(Beginning of Supplied data)

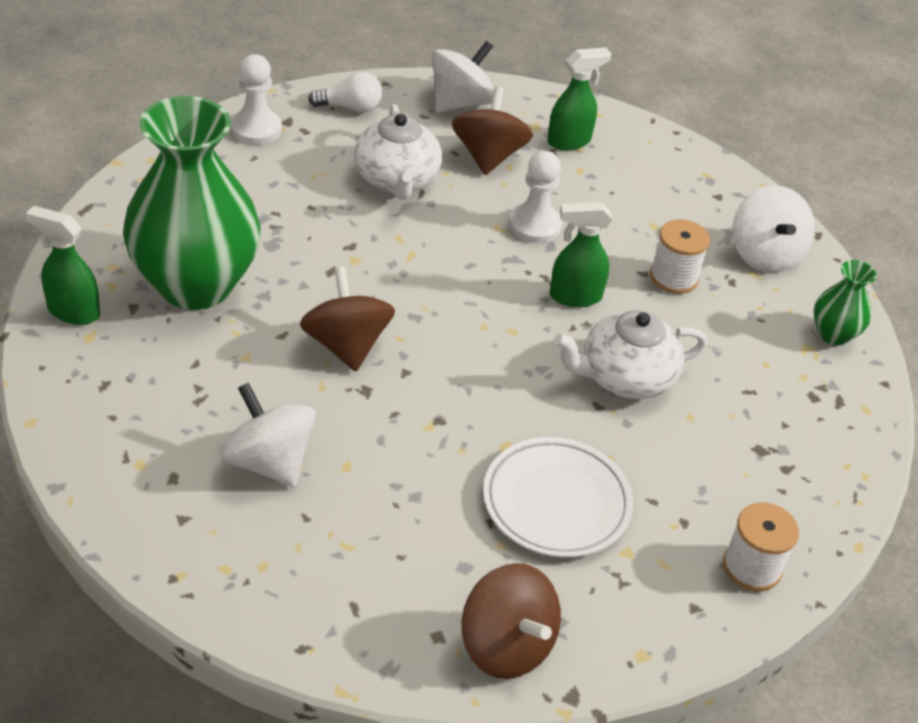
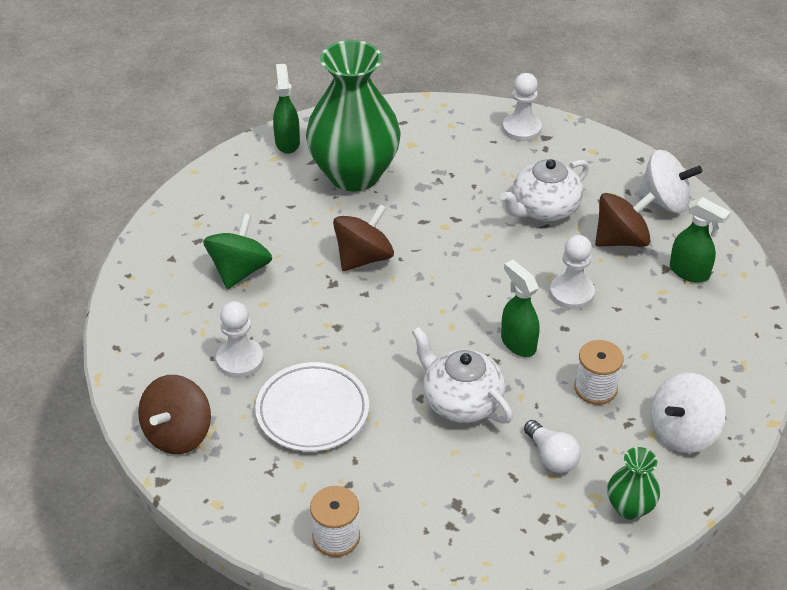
camera: 65 degrees right, 0 degrees up
(268, 461) = (240, 270): white spinning top -> green spinning top
(350, 107) = (594, 156): white light bulb -> white light bulb (551, 457)
(425, 531) = (240, 360): none -> white pawn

(End of Supplied data)

[Problem to solve] In transcribing the listing, keep each word as it is and drop the pictures.

[Output for this task]
camera: 65 degrees right, 0 degrees up
(268, 461) = (240, 270): white spinning top -> green spinning top
(350, 107) = (594, 156): white light bulb -> white light bulb (551, 457)
(425, 531) = (240, 360): none -> white pawn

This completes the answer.